Each entry below needs to be copied exactly, with nothing dropped.

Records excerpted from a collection
────────

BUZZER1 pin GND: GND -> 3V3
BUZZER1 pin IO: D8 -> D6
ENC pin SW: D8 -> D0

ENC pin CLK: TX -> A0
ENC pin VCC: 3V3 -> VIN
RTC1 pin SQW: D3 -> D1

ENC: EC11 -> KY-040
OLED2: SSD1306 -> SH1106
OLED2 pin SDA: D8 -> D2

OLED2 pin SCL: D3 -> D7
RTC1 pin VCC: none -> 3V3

────────

## WRITTEN REPLY
BUZZER1 pin GND: GND -> 3V3
BUZZER1 pin IO: D8 -> D6
ENC pin SW: D8 -> D0

ENC pin CLK: TX -> A0
ENC pin VCC: 3V3 -> VIN
RTC1 pin SQW: D3 -> D1

ENC: EC11 -> KY-040
OLED2: SSD1306 -> SH1106
OLED2 pin SDA: D8 -> D2

OLED2 pin SCL: D3 -> D7
RTC1 pin VCC: none -> 3V3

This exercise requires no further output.